Task to carry out — An exact transcription is needed, starting with the line that contains "(536, 180) = (490, 170): green" and ending with the last line of the records.

'''

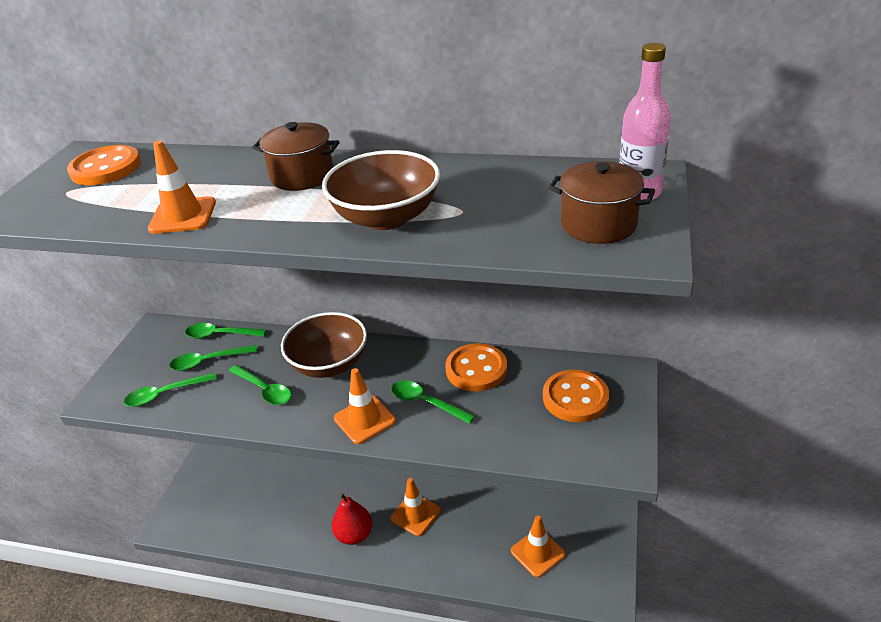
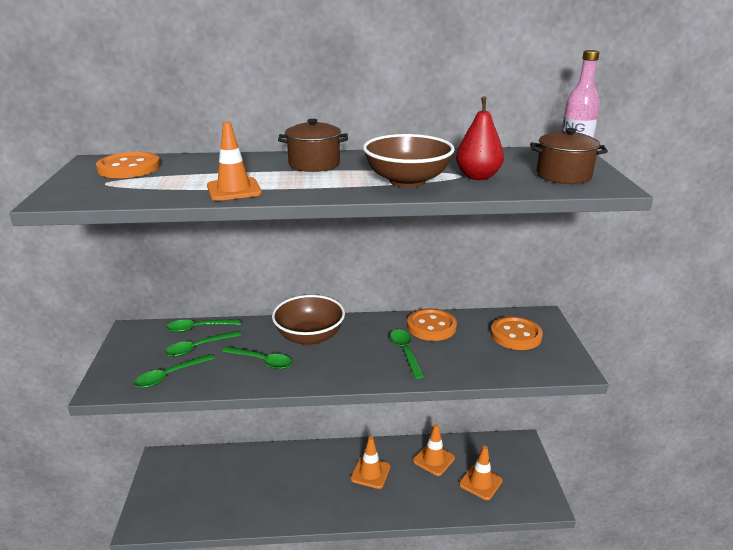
camera: 20 degrees left, 10 degrees down
(354, 535) = (324, 498): red pear -> red pear (478, 176)
(364, 420) = (362, 370): orange traffic cone -> orange traffic cone (433, 459)
(426, 403) = (405, 352): green spoon -> green spoon turned 60 degrees clockwise

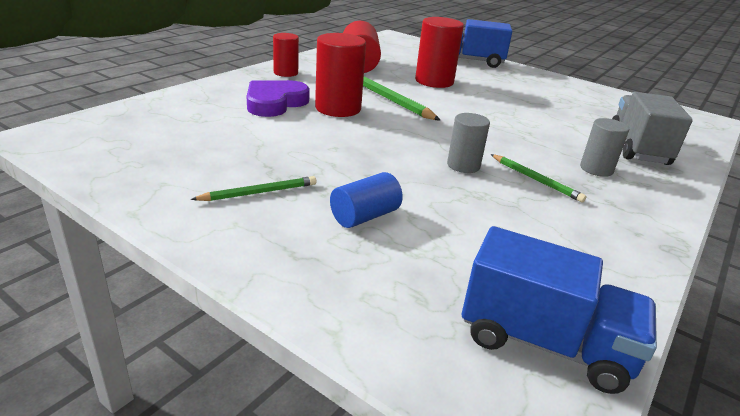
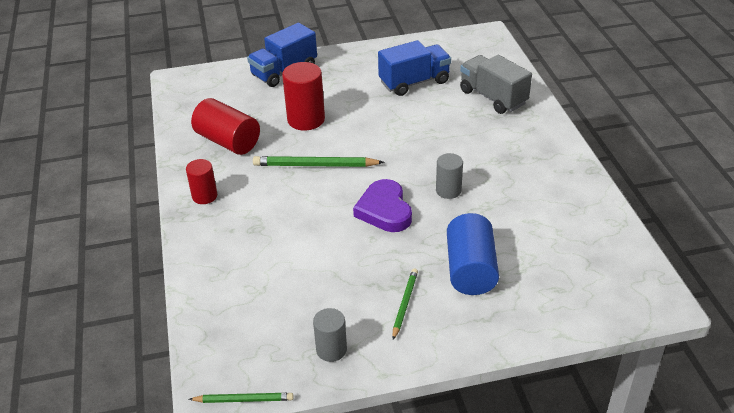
camera: 45 degrees left, 10 degrees up
(275, 103) = (265, 232): purple heart -> purple heart (384, 210)
(338, 108) = (309, 202): red cylinder -> none
(364, 216) = (470, 270): blue cylinder -> blue cylinder, size x1.64
(536, 180) = (490, 170): green pencil -> green pencil (243, 400)
(544, 342) = (618, 266): blue truck -> blue truck (414, 82)
(596, 169) = (500, 135): grey cylinder -> grey cylinder (331, 350)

'''

Solution —
(536, 180) = (490, 170): green pencil -> green pencil (243, 400)
(544, 342) = (618, 266): blue truck -> blue truck (414, 82)
(596, 169) = (500, 135): grey cylinder -> grey cylinder (331, 350)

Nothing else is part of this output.